-- Opening Marker --

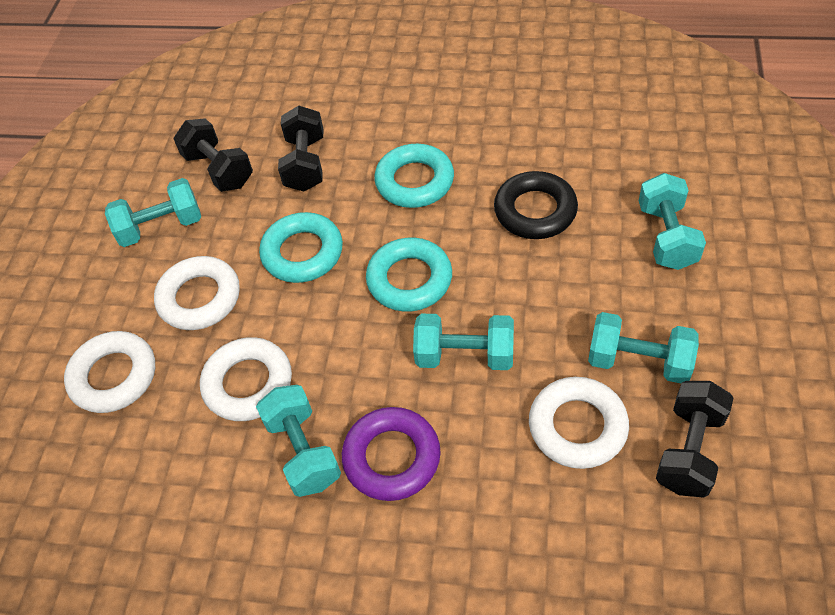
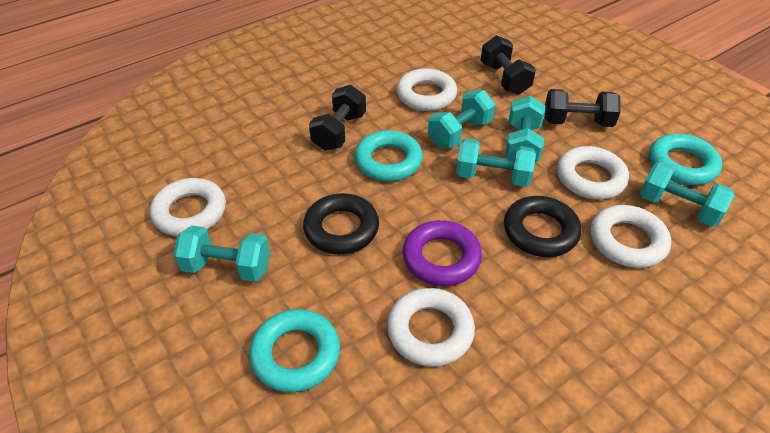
black ring: 1 -> 2
white ring: 4 -> 5

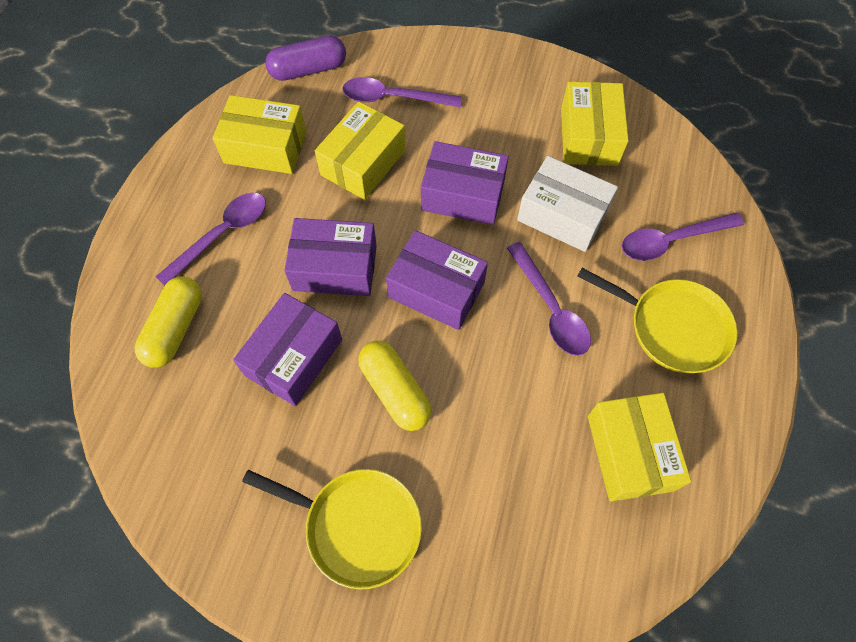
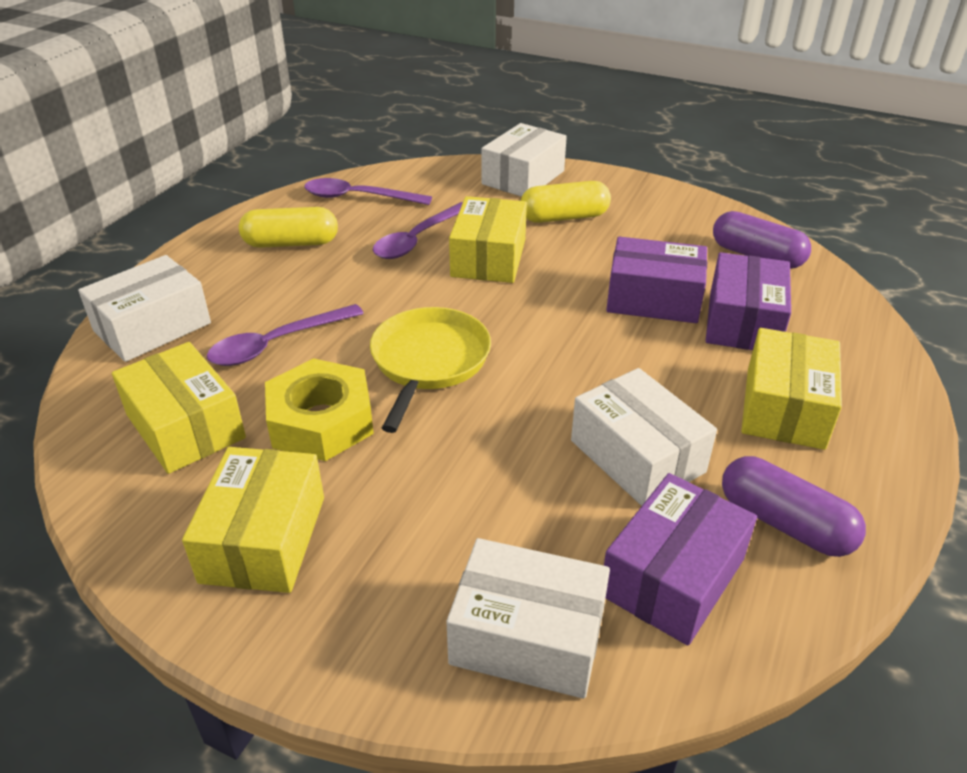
purple box: 4 -> 3
purple capsule: 1 -> 2
purple spoon: 4 -> 3
white box: 1 -> 4
yellow nut: 0 -> 1
yellow pan: 2 -> 1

-- Closing Marker --

• [The problem]:
Write every entry out again exactly, dropping the pictures.

• [Written solution]:
black ring: 1 -> 2
white ring: 4 -> 5

purple box: 4 -> 3
purple capsule: 1 -> 2
purple spoon: 4 -> 3
white box: 1 -> 4
yellow nut: 0 -> 1
yellow pan: 2 -> 1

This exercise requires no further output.